_Your task:_
Each entry is to be retyped exactly as it appears. Leave the images out.

_Material provided:_
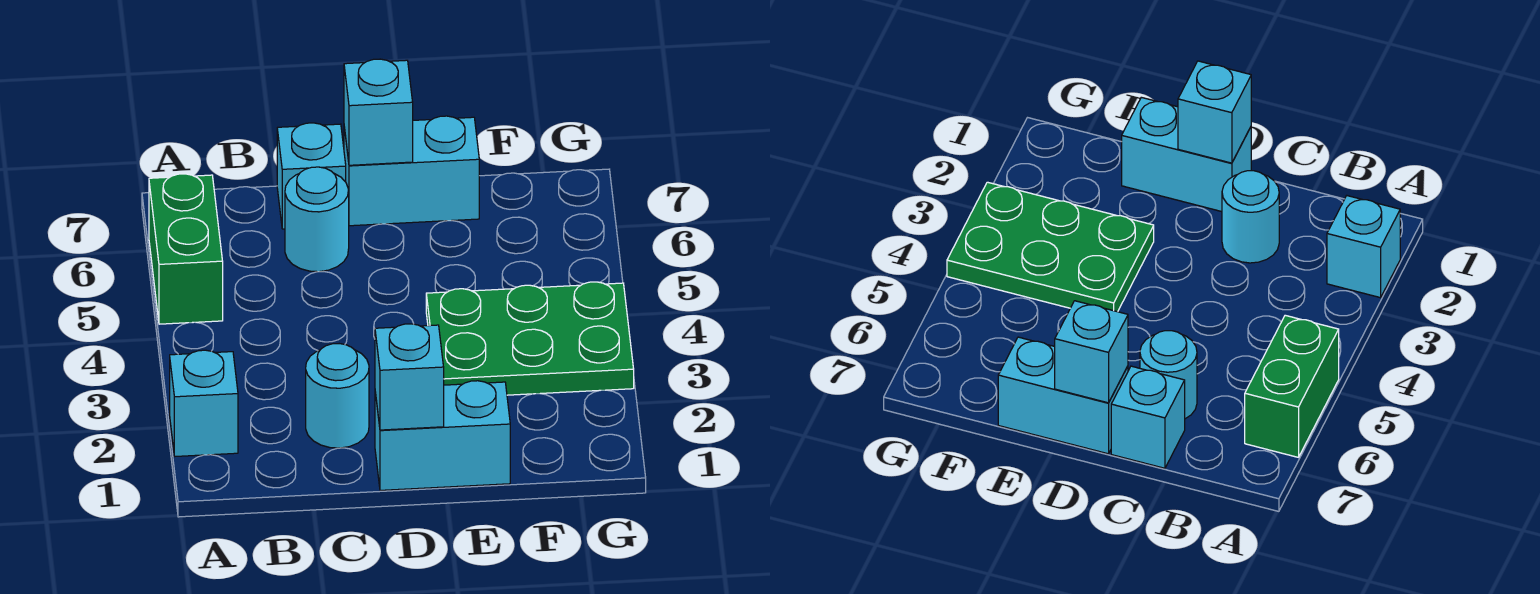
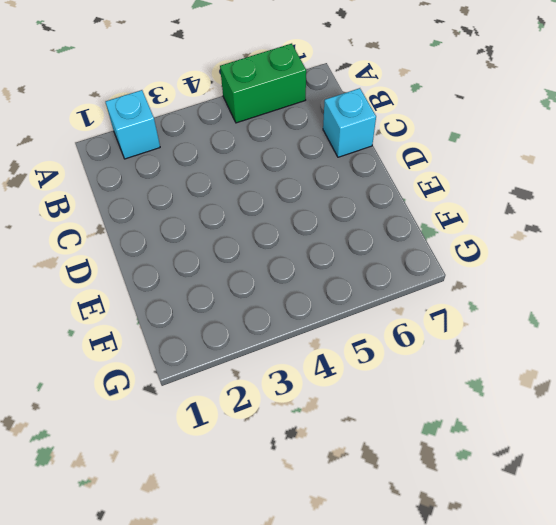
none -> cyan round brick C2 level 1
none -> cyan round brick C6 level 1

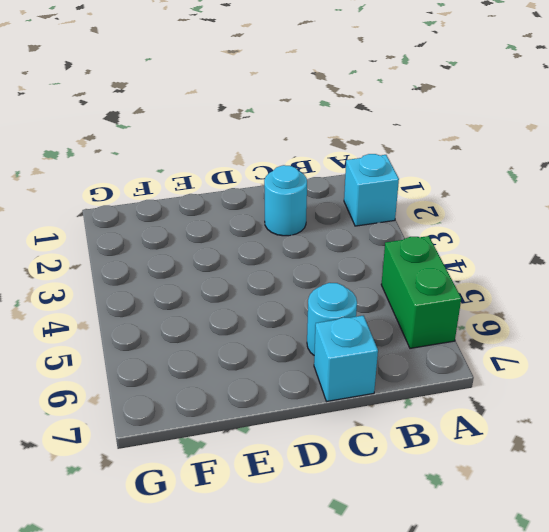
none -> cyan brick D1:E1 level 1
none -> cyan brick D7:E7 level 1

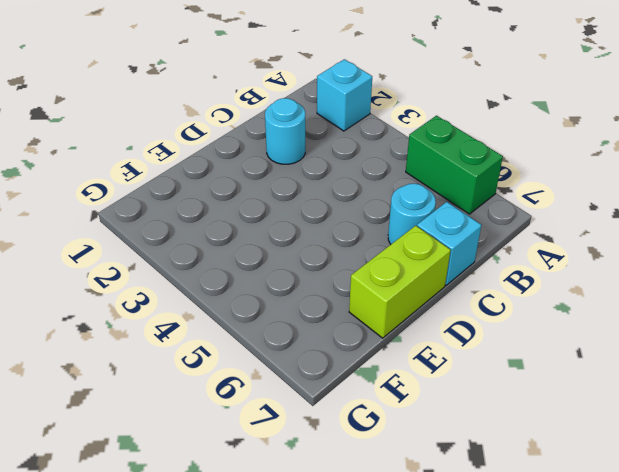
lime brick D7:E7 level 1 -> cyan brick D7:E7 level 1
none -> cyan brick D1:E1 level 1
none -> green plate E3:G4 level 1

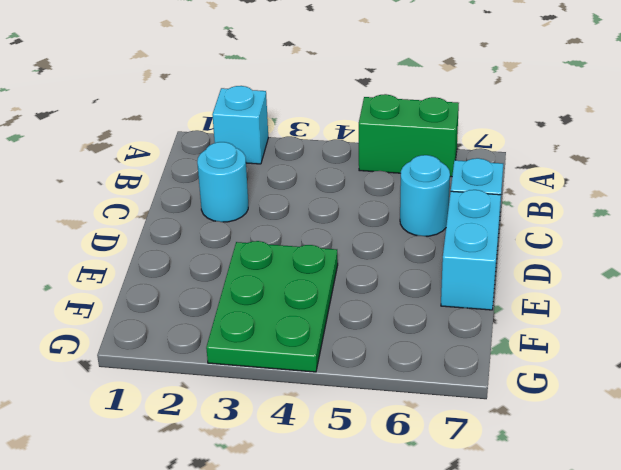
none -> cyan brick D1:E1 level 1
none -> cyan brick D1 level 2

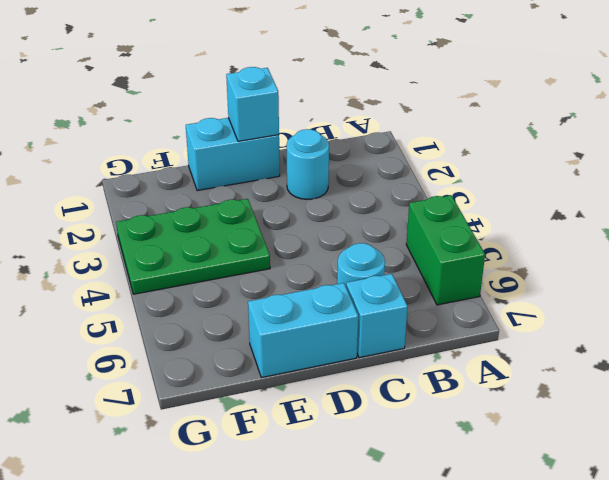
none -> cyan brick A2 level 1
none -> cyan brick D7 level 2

_Reply:_
none -> cyan round brick C2 level 1
none -> cyan round brick C6 level 1

none -> cyan brick D1:E1 level 1
none -> cyan brick D7:E7 level 1

lime brick D7:E7 level 1 -> cyan brick D7:E7 level 1
none -> cyan brick D1:E1 level 1
none -> green plate E3:G4 level 1

none -> cyan brick D1:E1 level 1
none -> cyan brick D1 level 2

none -> cyan brick A2 level 1
none -> cyan brick D7 level 2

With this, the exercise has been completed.